#### Instructions to follow:
In the records below, find the line containing "brown toothbrush [425,349,532,373]"; copy exactly that line and all lines after it to the end, and nothing else.
-------- Data for review
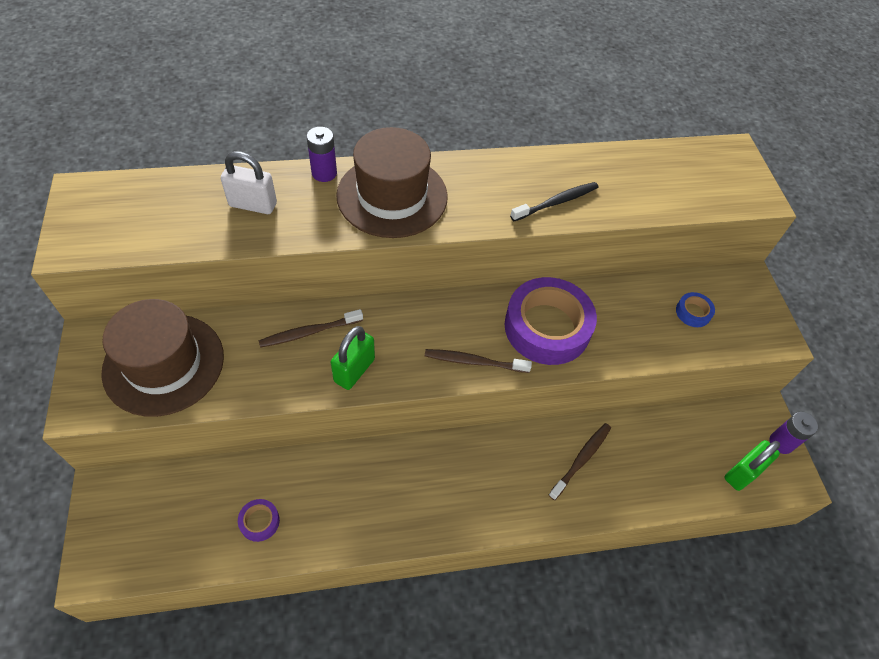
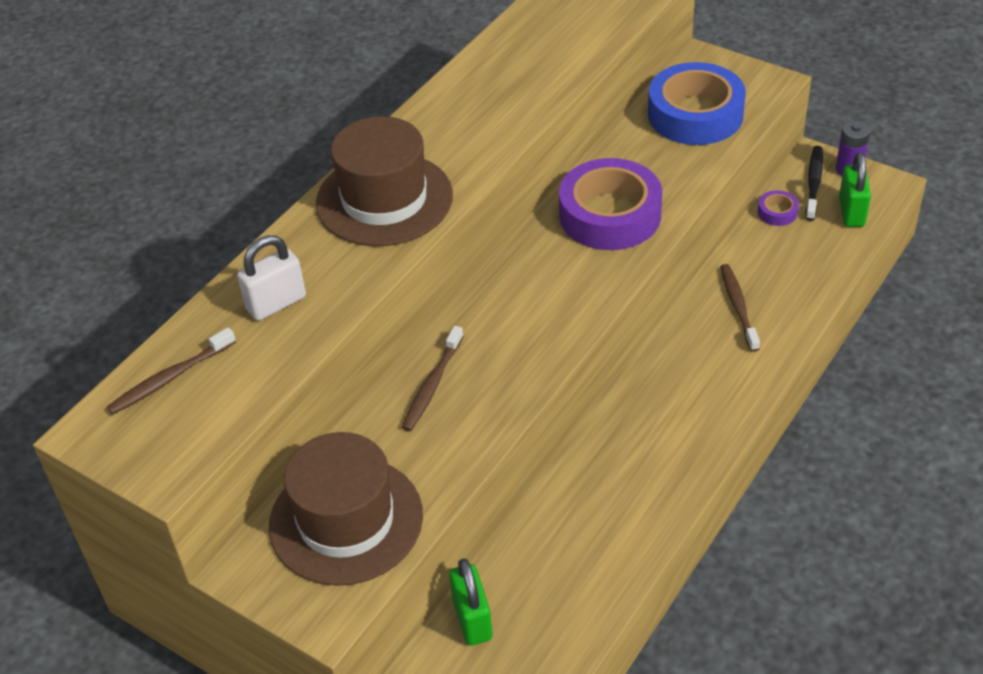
camera: 40 degrees left, 10 degrees down
purple tape [238,499,280,542] -> purple tape moved to [758,190,799,226]
purple battery [307,127,337,182] -> none
green padlock [331,326,375,390] -> green padlock moved to [449,558,492,645]
brown toothbrush [425,349,532,373] -> brown toothbrush moved to [107,327,236,414]
black toothbrush [510,182,599,221] -> black toothbrush moved to [805,146,823,221]
blue tape [676,292,715,327] -> blue tape [648,62,746,145], size x2.39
----------------
#### Result of the task:
brown toothbrush [425,349,532,373] -> brown toothbrush moved to [107,327,236,414]
black toothbrush [510,182,599,221] -> black toothbrush moved to [805,146,823,221]
blue tape [676,292,715,327] -> blue tape [648,62,746,145], size x2.39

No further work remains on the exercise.